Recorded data
........
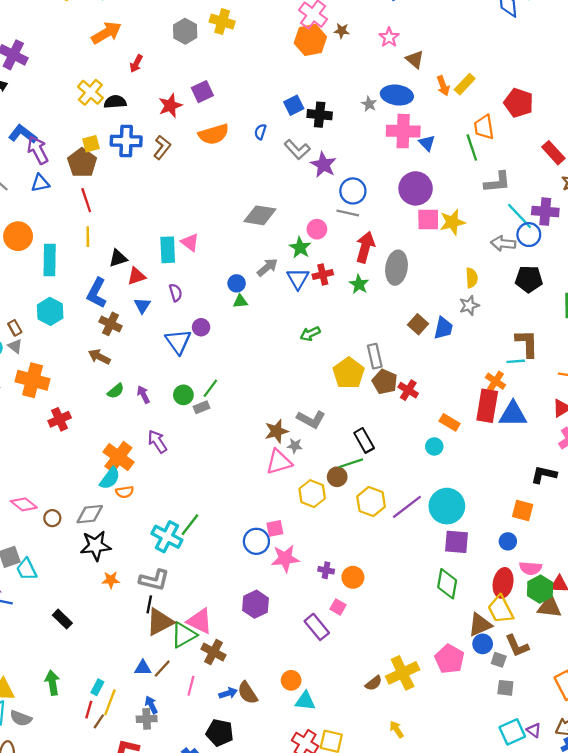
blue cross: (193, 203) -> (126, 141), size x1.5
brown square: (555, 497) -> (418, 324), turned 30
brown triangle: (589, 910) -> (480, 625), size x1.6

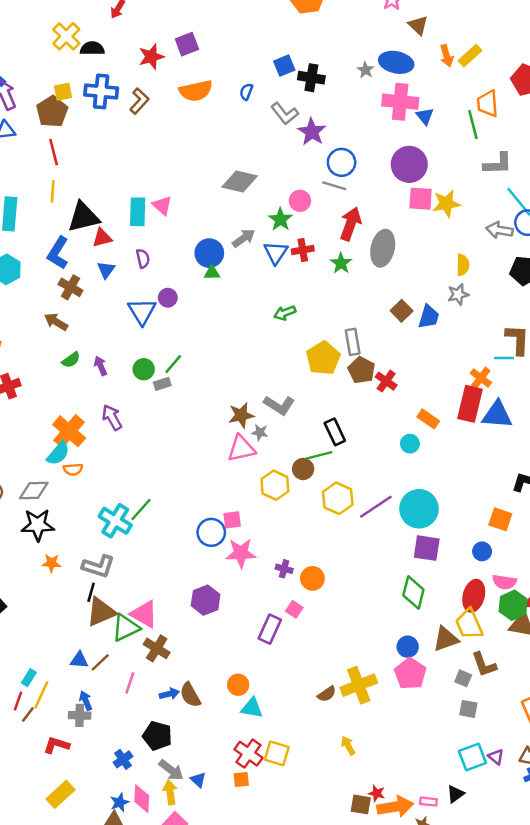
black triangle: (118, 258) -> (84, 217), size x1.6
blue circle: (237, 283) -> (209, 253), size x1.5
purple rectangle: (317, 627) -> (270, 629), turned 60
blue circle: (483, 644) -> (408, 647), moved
........
● Problem requirements
In your answer, repeat all the entries exactly, but leave out the pictures.

● Solution to this task
blue cross: (193, 203) -> (126, 141), size x1.5
brown square: (555, 497) -> (418, 324), turned 30
brown triangle: (589, 910) -> (480, 625), size x1.6

black triangle: (118, 258) -> (84, 217), size x1.6
blue circle: (237, 283) -> (209, 253), size x1.5
purple rectangle: (317, 627) -> (270, 629), turned 60
blue circle: (483, 644) -> (408, 647), moved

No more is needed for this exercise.